What is required:
Retype, word for word, only the lines from the one containing "ENC3 pin DT: D6 -> D2" through the last line of the listing below. Pictures do not belong in the result.

╭─ Information supplied

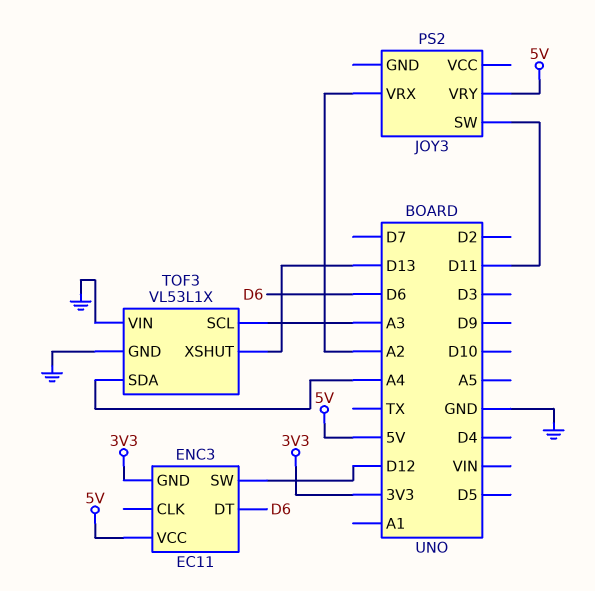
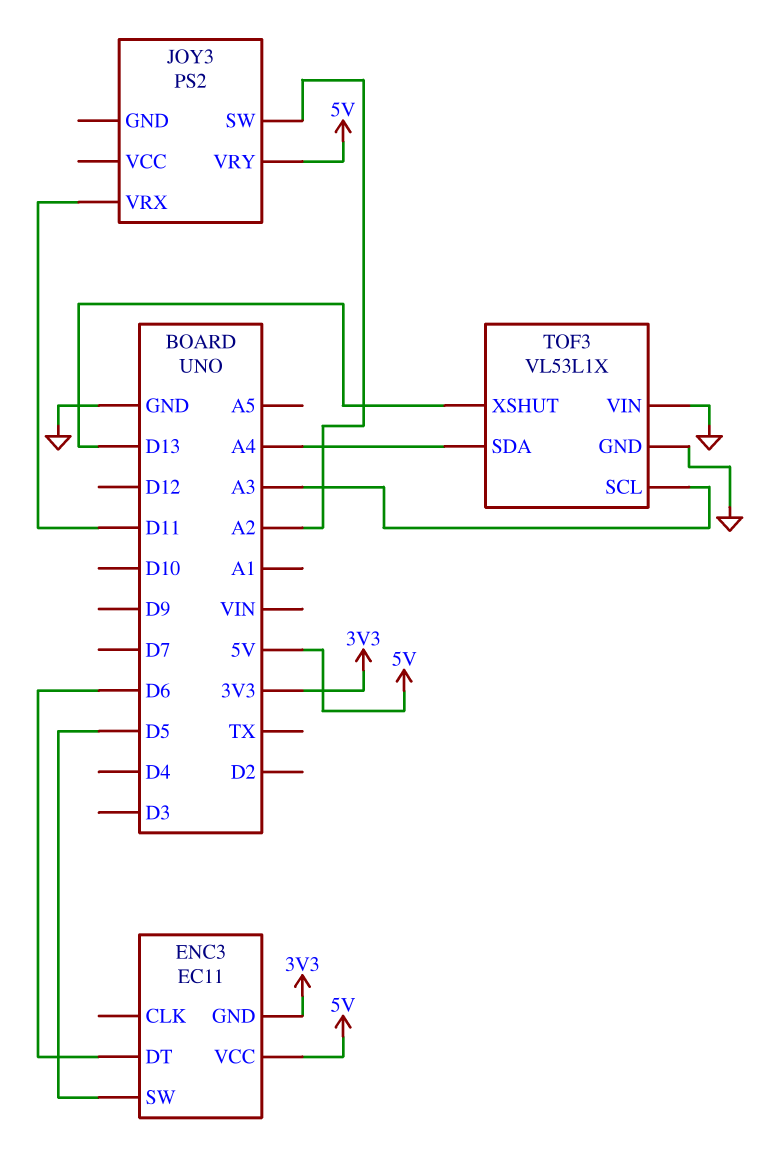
ENC3 pin SW: D12 -> D5
JOY3 pin SW: D11 -> A2
JOY3 pin VRX: A2 -> D11

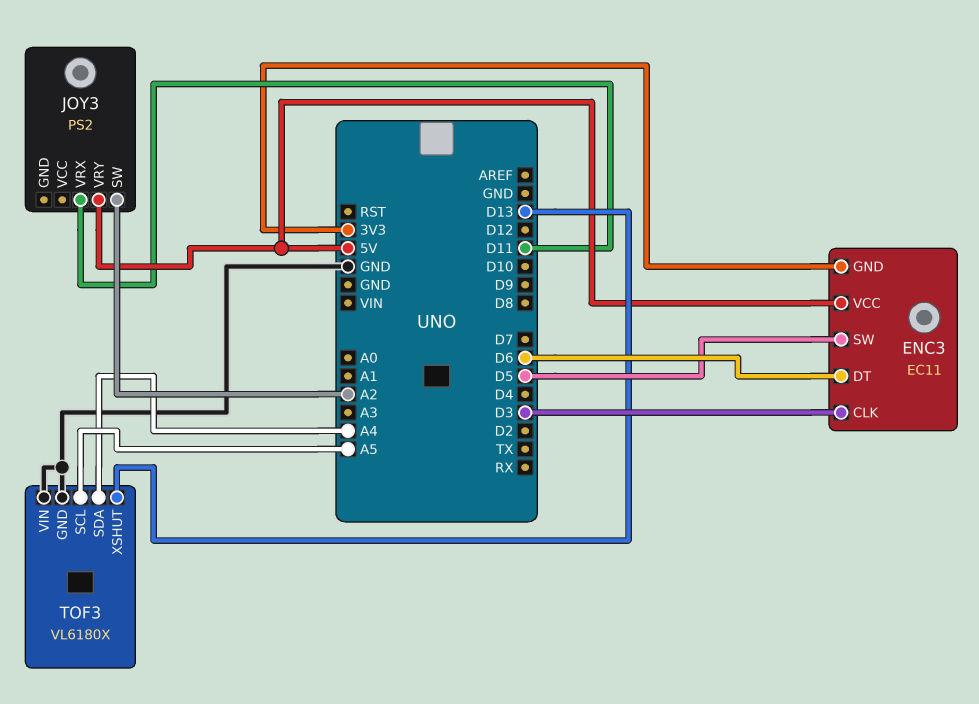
ENC3 pin CLK: none -> D3
TOF3: VL53L1X -> VL6180X
TOF3 pin SCL: A3 -> A5

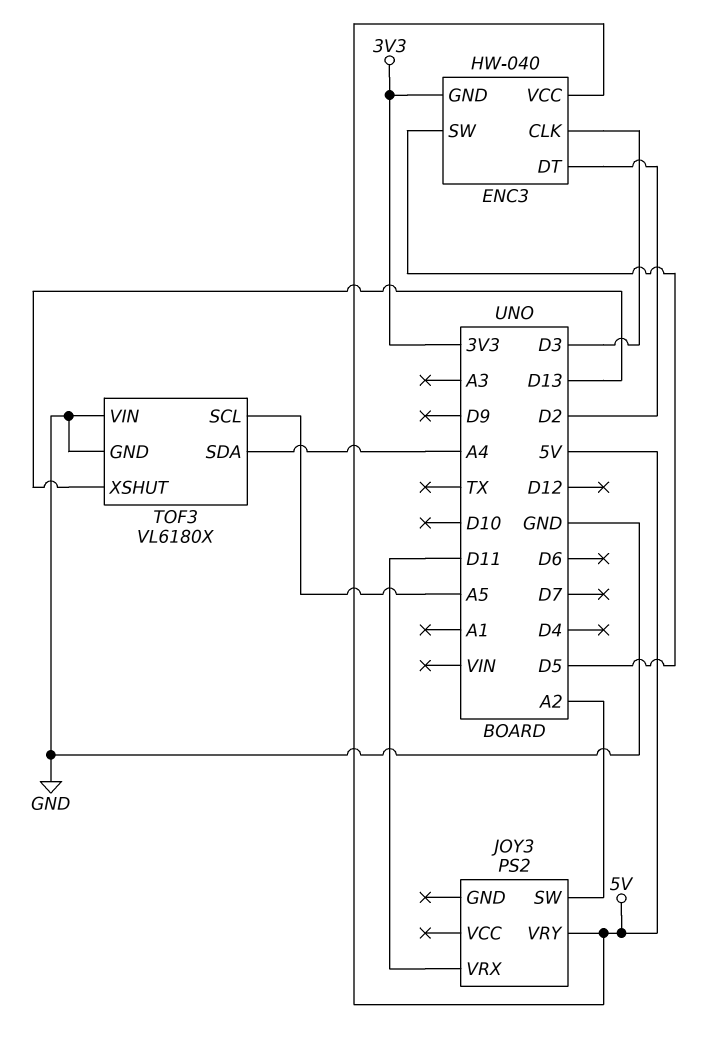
ENC3: EC11 -> HW-040
ENC3 pin DT: D6 -> D2

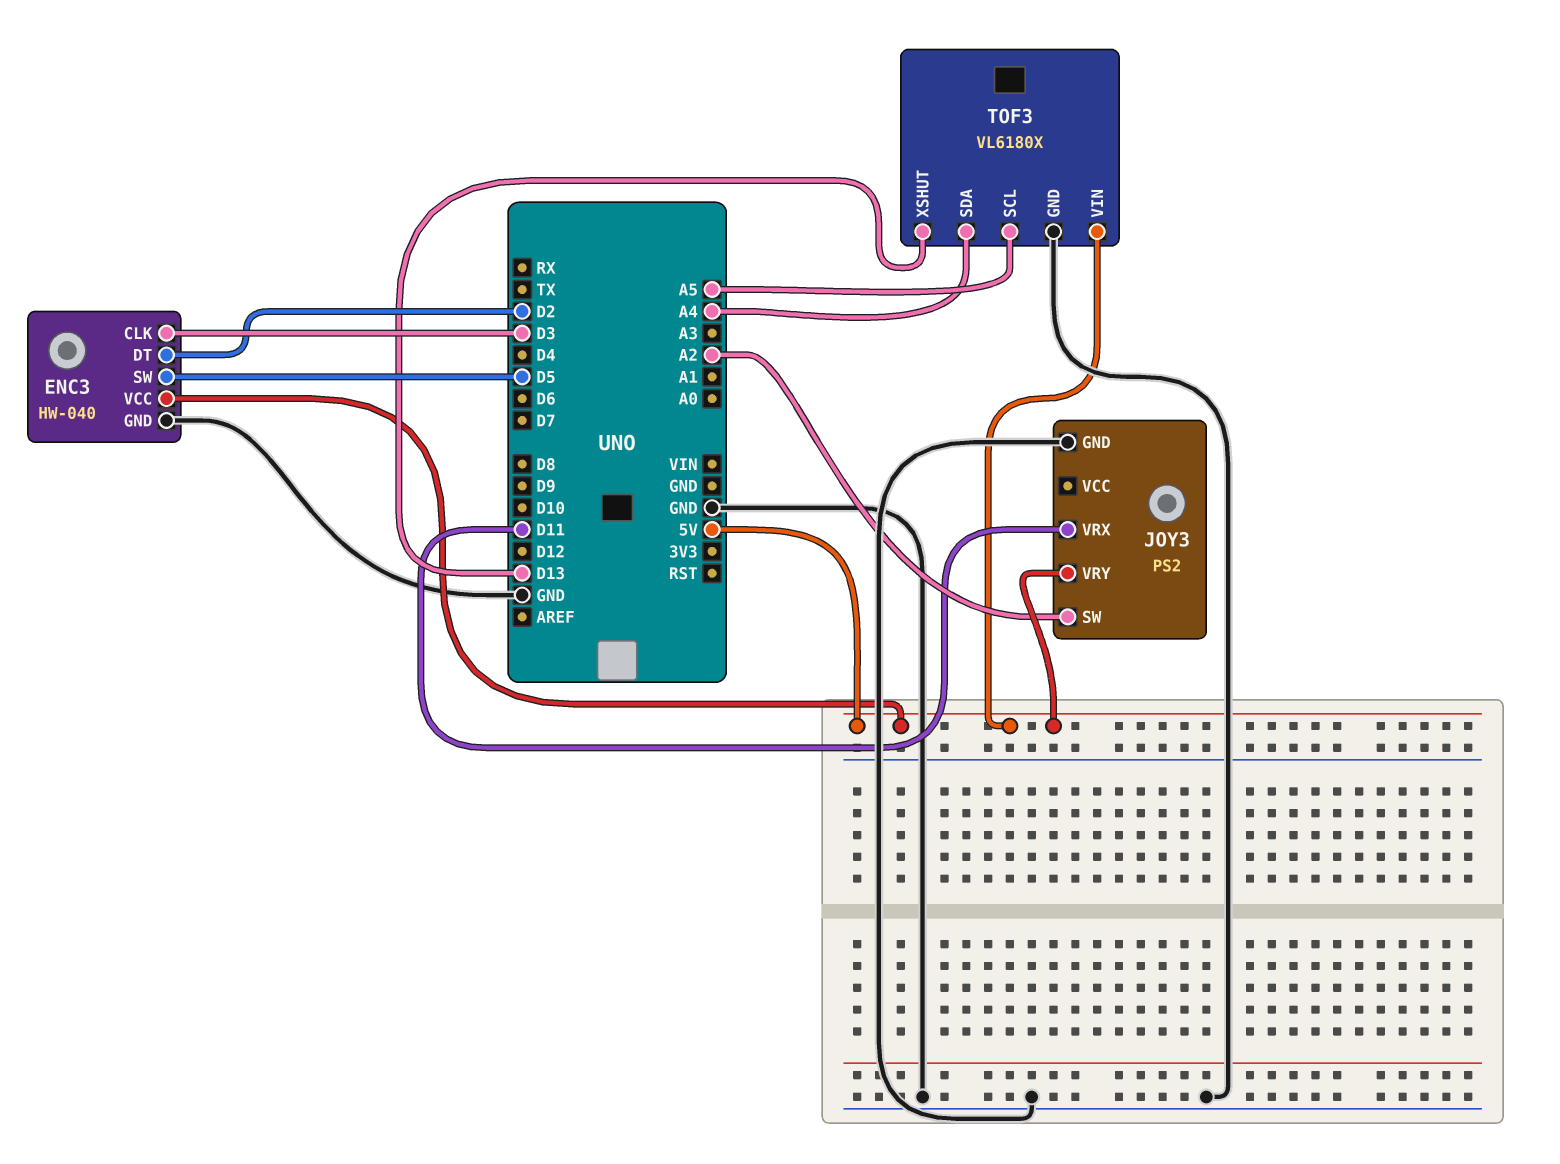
ENC3 pin GND: 3V3 -> GND
JOY3 pin GND: none -> GND
TOF3 pin VIN: GND -> 5V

╰─

Solution below:
ENC3 pin DT: D6 -> D2

ENC3 pin GND: 3V3 -> GND
JOY3 pin GND: none -> GND
TOF3 pin VIN: GND -> 5V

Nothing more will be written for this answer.